** WHAT TO WORK ON **
Write out exactly the line containing "SERVO pin PWM: D9 -> A2" along with each line that follows it in the records below, and no others.

=== DATA SHOWN ===

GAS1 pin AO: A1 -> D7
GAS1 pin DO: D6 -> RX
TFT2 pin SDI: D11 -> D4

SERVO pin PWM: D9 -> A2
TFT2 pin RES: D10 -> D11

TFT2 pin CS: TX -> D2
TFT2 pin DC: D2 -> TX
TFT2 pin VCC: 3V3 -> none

===

** TASK SOLUTION **
SERVO pin PWM: D9 -> A2
TFT2 pin RES: D10 -> D11

TFT2 pin CS: TX -> D2
TFT2 pin DC: D2 -> TX
TFT2 pin VCC: 3V3 -> none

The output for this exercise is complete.